TASK TO COMPLETE
Go through the material line by line and copy each one with the word "Apfel".

------ DATA PROVIDED ------

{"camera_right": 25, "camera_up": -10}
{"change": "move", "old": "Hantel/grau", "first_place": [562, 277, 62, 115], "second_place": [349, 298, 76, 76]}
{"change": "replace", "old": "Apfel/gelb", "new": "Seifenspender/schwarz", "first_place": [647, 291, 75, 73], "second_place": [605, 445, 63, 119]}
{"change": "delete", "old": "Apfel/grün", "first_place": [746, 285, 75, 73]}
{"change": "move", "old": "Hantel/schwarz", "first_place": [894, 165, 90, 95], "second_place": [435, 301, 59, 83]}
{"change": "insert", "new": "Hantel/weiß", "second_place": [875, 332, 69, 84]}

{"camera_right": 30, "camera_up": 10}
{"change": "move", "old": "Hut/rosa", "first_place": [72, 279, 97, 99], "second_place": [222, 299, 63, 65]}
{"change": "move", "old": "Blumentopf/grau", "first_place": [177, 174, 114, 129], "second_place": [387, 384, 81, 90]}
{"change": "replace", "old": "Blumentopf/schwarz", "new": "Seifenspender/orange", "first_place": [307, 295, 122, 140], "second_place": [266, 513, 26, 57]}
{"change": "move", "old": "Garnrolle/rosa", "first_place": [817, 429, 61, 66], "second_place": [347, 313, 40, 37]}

------
------ DATA PROVIDED ------

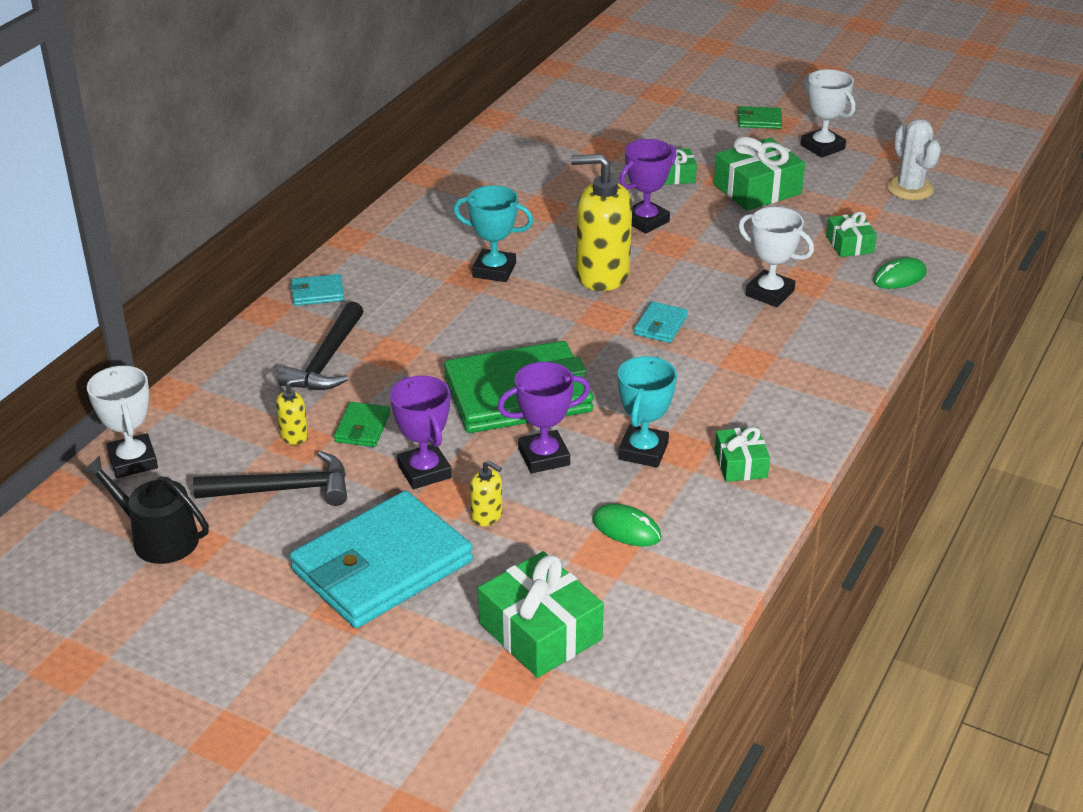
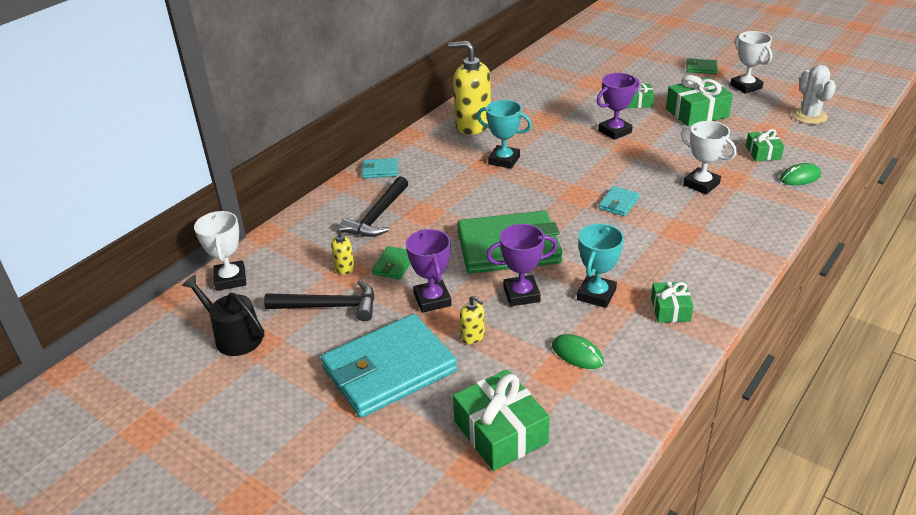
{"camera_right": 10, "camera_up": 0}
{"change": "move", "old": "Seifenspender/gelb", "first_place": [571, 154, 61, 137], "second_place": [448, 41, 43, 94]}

------

REPLY TO THE EXERCISE
{"change": "replace", "old": "Apfel/gelb", "new": "Seifenspender/schwarz", "first_place": [647, 291, 75, 73], "second_place": [605, 445, 63, 119]}
{"change": "delete", "old": "Apfel/grün", "first_place": [746, 285, 75, 73]}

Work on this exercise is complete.